**** Raw data ****

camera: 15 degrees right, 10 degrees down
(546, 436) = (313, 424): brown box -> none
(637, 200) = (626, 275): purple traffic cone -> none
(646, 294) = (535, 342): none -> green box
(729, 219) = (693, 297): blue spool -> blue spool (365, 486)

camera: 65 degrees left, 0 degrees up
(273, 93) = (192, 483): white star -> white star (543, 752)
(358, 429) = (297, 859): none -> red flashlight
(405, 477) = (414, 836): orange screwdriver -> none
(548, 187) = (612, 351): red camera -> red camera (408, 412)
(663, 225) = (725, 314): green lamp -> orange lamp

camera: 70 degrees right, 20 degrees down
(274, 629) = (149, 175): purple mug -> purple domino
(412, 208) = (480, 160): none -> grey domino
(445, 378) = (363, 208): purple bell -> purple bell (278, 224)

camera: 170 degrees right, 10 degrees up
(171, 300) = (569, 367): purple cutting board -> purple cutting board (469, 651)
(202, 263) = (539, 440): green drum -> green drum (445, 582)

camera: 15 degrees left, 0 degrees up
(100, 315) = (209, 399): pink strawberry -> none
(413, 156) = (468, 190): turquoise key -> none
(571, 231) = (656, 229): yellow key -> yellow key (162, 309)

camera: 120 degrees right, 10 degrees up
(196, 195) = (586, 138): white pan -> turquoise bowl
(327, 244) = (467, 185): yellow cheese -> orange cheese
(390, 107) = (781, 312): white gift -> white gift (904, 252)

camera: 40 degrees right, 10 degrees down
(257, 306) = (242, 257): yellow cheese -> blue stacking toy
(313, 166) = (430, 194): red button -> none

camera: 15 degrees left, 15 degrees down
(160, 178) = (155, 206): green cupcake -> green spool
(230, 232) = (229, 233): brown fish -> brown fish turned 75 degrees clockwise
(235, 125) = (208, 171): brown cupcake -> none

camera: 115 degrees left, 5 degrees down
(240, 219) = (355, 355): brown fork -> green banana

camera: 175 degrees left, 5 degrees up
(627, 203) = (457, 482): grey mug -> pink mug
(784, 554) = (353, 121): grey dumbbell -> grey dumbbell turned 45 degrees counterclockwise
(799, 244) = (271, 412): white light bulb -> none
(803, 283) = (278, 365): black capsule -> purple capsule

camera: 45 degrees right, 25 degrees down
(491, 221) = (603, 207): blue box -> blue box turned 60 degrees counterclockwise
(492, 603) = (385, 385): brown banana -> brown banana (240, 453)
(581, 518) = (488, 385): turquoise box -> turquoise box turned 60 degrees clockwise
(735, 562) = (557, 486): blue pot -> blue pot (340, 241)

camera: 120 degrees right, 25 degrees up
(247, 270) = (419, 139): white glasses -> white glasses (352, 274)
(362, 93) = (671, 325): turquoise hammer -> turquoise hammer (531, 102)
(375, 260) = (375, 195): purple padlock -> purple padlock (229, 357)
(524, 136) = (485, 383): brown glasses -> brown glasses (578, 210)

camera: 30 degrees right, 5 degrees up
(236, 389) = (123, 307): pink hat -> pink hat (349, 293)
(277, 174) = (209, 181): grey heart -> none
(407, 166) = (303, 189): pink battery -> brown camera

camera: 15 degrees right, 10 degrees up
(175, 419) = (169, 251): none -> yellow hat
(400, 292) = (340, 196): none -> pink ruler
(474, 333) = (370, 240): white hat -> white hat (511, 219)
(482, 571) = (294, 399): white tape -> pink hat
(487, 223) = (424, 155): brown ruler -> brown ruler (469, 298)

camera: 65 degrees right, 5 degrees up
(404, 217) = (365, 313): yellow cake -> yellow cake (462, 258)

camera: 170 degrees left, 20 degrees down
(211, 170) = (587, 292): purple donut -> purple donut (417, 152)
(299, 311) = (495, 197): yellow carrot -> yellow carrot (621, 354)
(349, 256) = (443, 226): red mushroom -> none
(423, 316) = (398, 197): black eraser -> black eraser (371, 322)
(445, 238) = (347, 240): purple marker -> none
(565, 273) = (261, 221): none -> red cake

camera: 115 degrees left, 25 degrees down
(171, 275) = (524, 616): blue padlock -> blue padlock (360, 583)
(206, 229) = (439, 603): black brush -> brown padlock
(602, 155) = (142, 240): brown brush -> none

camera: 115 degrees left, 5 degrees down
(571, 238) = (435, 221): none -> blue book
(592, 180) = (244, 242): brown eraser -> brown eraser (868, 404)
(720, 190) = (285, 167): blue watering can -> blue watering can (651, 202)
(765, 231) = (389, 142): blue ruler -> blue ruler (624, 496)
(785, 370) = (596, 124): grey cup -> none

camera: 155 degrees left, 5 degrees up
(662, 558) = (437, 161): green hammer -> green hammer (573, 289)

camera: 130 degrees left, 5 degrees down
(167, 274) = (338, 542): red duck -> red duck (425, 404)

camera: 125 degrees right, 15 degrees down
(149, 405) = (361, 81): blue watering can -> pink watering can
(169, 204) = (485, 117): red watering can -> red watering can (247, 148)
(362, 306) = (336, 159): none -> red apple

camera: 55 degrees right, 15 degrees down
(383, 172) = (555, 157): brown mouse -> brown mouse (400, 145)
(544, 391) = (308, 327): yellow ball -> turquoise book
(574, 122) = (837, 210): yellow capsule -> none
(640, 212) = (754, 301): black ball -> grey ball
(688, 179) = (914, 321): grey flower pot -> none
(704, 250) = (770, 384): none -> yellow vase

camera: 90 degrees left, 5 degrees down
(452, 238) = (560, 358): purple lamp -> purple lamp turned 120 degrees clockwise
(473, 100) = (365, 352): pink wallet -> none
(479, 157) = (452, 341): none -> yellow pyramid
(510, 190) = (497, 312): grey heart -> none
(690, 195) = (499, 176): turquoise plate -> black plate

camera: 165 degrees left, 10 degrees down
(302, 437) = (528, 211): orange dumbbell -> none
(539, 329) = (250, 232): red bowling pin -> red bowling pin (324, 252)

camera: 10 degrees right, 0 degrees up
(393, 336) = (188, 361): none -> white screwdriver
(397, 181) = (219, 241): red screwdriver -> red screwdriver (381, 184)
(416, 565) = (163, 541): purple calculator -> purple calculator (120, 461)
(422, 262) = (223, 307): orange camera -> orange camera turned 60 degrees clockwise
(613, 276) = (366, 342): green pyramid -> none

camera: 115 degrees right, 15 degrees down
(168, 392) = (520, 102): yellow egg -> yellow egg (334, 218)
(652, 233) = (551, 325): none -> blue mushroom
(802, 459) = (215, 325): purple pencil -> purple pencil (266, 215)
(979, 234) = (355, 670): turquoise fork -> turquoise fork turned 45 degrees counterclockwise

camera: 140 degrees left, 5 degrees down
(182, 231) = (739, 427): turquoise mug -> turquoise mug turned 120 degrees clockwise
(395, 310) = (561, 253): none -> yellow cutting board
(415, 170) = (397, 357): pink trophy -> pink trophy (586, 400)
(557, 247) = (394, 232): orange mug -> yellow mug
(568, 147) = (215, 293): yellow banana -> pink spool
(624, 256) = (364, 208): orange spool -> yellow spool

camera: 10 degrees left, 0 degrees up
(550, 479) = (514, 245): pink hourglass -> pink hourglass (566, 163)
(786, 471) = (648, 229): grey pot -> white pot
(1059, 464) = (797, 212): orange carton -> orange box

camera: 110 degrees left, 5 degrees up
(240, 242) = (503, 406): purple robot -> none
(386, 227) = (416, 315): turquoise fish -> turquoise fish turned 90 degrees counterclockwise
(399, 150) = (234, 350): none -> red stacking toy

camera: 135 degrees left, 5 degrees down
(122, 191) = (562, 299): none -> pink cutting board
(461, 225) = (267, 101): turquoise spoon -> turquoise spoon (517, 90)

****

For each line shown above, write an exact copy.

camera: 15 degrees right, 10 degrees down
(546, 436) = (313, 424): brown box -> none
(637, 200) = (626, 275): purple traffic cone -> none
(646, 294) = (535, 342): none -> green box
(729, 219) = (693, 297): blue spool -> blue spool (365, 486)

camera: 65 degrees left, 0 degrees up
(273, 93) = (192, 483): white star -> white star (543, 752)
(358, 429) = (297, 859): none -> red flashlight
(405, 477) = (414, 836): orange screwdriver -> none
(548, 187) = (612, 351): red camera -> red camera (408, 412)
(663, 225) = (725, 314): green lamp -> orange lamp

camera: 70 degrees right, 20 degrees down
(274, 629) = (149, 175): purple mug -> purple domino
(412, 208) = (480, 160): none -> grey domino
(445, 378) = (363, 208): purple bell -> purple bell (278, 224)

camera: 170 degrees right, 10 degrees up
(171, 300) = (569, 367): purple cutting board -> purple cutting board (469, 651)
(202, 263) = (539, 440): green drum -> green drum (445, 582)

camera: 15 degrees left, 0 degrees up
(100, 315) = (209, 399): pink strawberry -> none
(413, 156) = (468, 190): turquoise key -> none
(571, 231) = (656, 229): yellow key -> yellow key (162, 309)

camera: 120 degrees right, 10 degrees up
(196, 195) = (586, 138): white pan -> turquoise bowl
(327, 244) = (467, 185): yellow cheese -> orange cheese
(390, 107) = (781, 312): white gift -> white gift (904, 252)

camera: 40 degrees right, 10 degrees down
(257, 306) = (242, 257): yellow cheese -> blue stacking toy
(313, 166) = (430, 194): red button -> none

camera: 15 degrees left, 15 degrees down
(160, 178) = (155, 206): green cupcake -> green spool
(230, 232) = (229, 233): brown fish -> brown fish turned 75 degrees clockwise
(235, 125) = (208, 171): brown cupcake -> none

camera: 115 degrees left, 5 degrees down
(240, 219) = (355, 355): brown fork -> green banana

camera: 175 degrees left, 5 degrees up
(627, 203) = (457, 482): grey mug -> pink mug
(784, 554) = (353, 121): grey dumbbell -> grey dumbbell turned 45 degrees counterclockwise
(799, 244) = (271, 412): white light bulb -> none
(803, 283) = (278, 365): black capsule -> purple capsule

camera: 45 degrees right, 25 degrees down
(491, 221) = (603, 207): blue box -> blue box turned 60 degrees counterclockwise
(492, 603) = (385, 385): brown banana -> brown banana (240, 453)
(581, 518) = (488, 385): turquoise box -> turquoise box turned 60 degrees clockwise
(735, 562) = (557, 486): blue pot -> blue pot (340, 241)

camera: 120 degrees right, 25 degrees up
(247, 270) = (419, 139): white glasses -> white glasses (352, 274)
(362, 93) = (671, 325): turquoise hammer -> turquoise hammer (531, 102)
(375, 260) = (375, 195): purple padlock -> purple padlock (229, 357)
(524, 136) = (485, 383): brown glasses -> brown glasses (578, 210)

camera: 30 degrees right, 5 degrees up
(236, 389) = (123, 307): pink hat -> pink hat (349, 293)
(277, 174) = (209, 181): grey heart -> none
(407, 166) = (303, 189): pink battery -> brown camera

camera: 15 degrees right, 10 degrees up
(175, 419) = (169, 251): none -> yellow hat
(400, 292) = (340, 196): none -> pink ruler
(474, 333) = (370, 240): white hat -> white hat (511, 219)
(482, 571) = (294, 399): white tape -> pink hat
(487, 223) = (424, 155): brown ruler -> brown ruler (469, 298)

camera: 65 degrees right, 5 degrees up
(404, 217) = (365, 313): yellow cake -> yellow cake (462, 258)

camera: 170 degrees left, 20 degrees down
(211, 170) = (587, 292): purple donut -> purple donut (417, 152)
(299, 311) = (495, 197): yellow carrot -> yellow carrot (621, 354)
(349, 256) = (443, 226): red mushroom -> none
(423, 316) = (398, 197): black eraser -> black eraser (371, 322)
(445, 238) = (347, 240): purple marker -> none
(565, 273) = (261, 221): none -> red cake

camera: 115 degrees left, 25 degrees down
(171, 275) = (524, 616): blue padlock -> blue padlock (360, 583)
(206, 229) = (439, 603): black brush -> brown padlock
(602, 155) = (142, 240): brown brush -> none

camera: 115 degrees left, 5 degrees down
(571, 238) = (435, 221): none -> blue book
(592, 180) = (244, 242): brown eraser -> brown eraser (868, 404)
(720, 190) = (285, 167): blue watering can -> blue watering can (651, 202)
(765, 231) = (389, 142): blue ruler -> blue ruler (624, 496)
(785, 370) = (596, 124): grey cup -> none

camera: 155 degrees left, 5 degrees up
(662, 558) = (437, 161): green hammer -> green hammer (573, 289)

camera: 130 degrees left, 5 degrees down
(167, 274) = (338, 542): red duck -> red duck (425, 404)

camera: 125 degrees right, 15 degrees down
(149, 405) = (361, 81): blue watering can -> pink watering can
(169, 204) = (485, 117): red watering can -> red watering can (247, 148)
(362, 306) = (336, 159): none -> red apple

camera: 55 degrees right, 15 degrees down
(383, 172) = (555, 157): brown mouse -> brown mouse (400, 145)
(544, 391) = (308, 327): yellow ball -> turquoise book
(574, 122) = (837, 210): yellow capsule -> none
(640, 212) = (754, 301): black ball -> grey ball
(688, 179) = (914, 321): grey flower pot -> none
(704, 250) = (770, 384): none -> yellow vase

camera: 90 degrees left, 5 degrees down
(452, 238) = (560, 358): purple lamp -> purple lamp turned 120 degrees clockwise
(473, 100) = (365, 352): pink wallet -> none
(479, 157) = (452, 341): none -> yellow pyramid
(510, 190) = (497, 312): grey heart -> none
(690, 195) = (499, 176): turquoise plate -> black plate

camera: 165 degrees left, 10 degrees down
(302, 437) = (528, 211): orange dumbbell -> none
(539, 329) = (250, 232): red bowling pin -> red bowling pin (324, 252)

camera: 10 degrees right, 0 degrees up
(393, 336) = (188, 361): none -> white screwdriver
(397, 181) = (219, 241): red screwdriver -> red screwdriver (381, 184)
(416, 565) = (163, 541): purple calculator -> purple calculator (120, 461)
(422, 262) = (223, 307): orange camera -> orange camera turned 60 degrees clockwise
(613, 276) = (366, 342): green pyramid -> none

camera: 115 degrees right, 15 degrees down
(168, 392) = (520, 102): yellow egg -> yellow egg (334, 218)
(652, 233) = (551, 325): none -> blue mushroom
(802, 459) = (215, 325): purple pencil -> purple pencil (266, 215)
(979, 234) = (355, 670): turquoise fork -> turquoise fork turned 45 degrees counterclockwise

camera: 140 degrees left, 5 degrees down
(182, 231) = (739, 427): turquoise mug -> turquoise mug turned 120 degrees clockwise
(395, 310) = (561, 253): none -> yellow cutting board
(415, 170) = (397, 357): pink trophy -> pink trophy (586, 400)
(557, 247) = (394, 232): orange mug -> yellow mug
(568, 147) = (215, 293): yellow banana -> pink spool
(624, 256) = (364, 208): orange spool -> yellow spool

camera: 10 degrees left, 0 degrees up
(550, 479) = (514, 245): pink hourglass -> pink hourglass (566, 163)
(786, 471) = (648, 229): grey pot -> white pot
(1059, 464) = (797, 212): orange carton -> orange box

camera: 110 degrees left, 5 degrees up
(240, 242) = (503, 406): purple robot -> none
(386, 227) = (416, 315): turquoise fish -> turquoise fish turned 90 degrees counterclockwise
(399, 150) = (234, 350): none -> red stacking toy

camera: 135 degrees left, 5 degrees down
(122, 191) = (562, 299): none -> pink cutting board
(461, 225) = (267, 101): turquoise spoon -> turquoise spoon (517, 90)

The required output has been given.